◆ To do
Every line below that holds the string "black" should be copied.
● ● ● ● ●
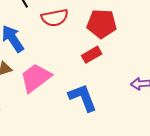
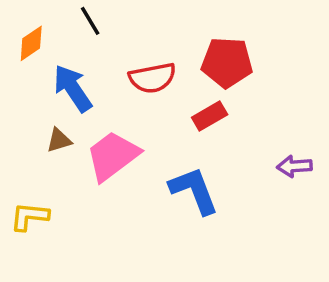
red semicircle: (55, 18) -> (152, 78), moved

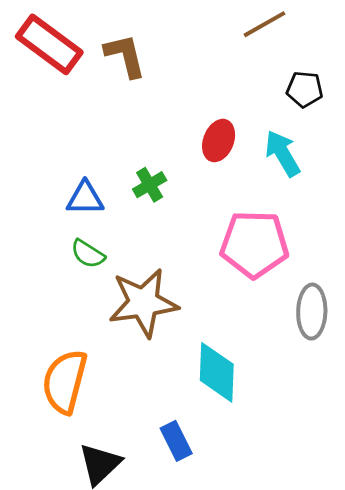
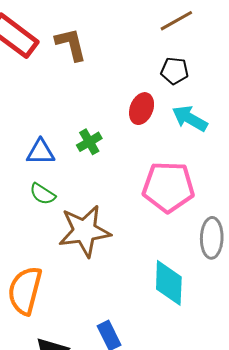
black pentagon: (305, 89) -> (175, 71), moved
cyan arrow: (282, 153) -> (190, 118), turned -30
cyan diamond: (217, 372) -> (169, 283), moved

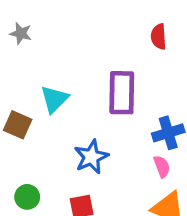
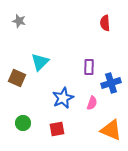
purple rectangle: (122, 93) -> (89, 67), moved, size x0.6
pink semicircle: (162, 166) -> (92, 103), moved, turned 40

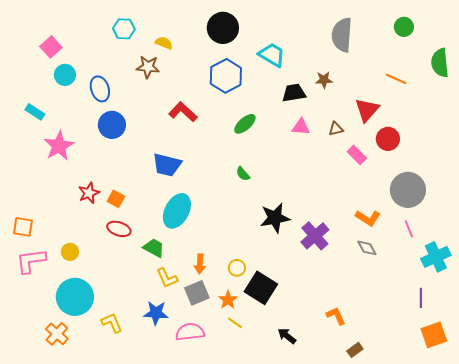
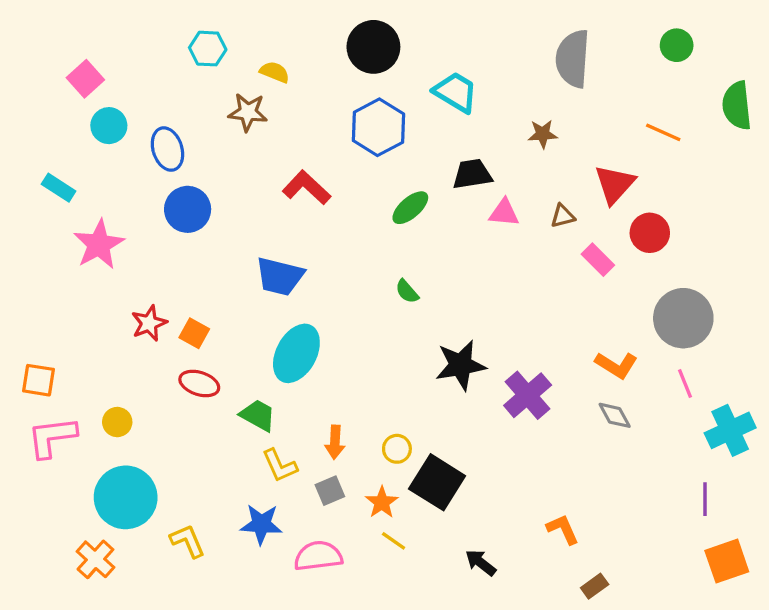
black trapezoid: (294, 93) -> (472, 174), moved
gray square: (197, 293) -> (330, 491), size x0.7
● ● ● ● ●
◆ Written solution
black pentagon: (305, 89) -> (175, 71), moved
black trapezoid: (294, 93) -> (472, 174), moved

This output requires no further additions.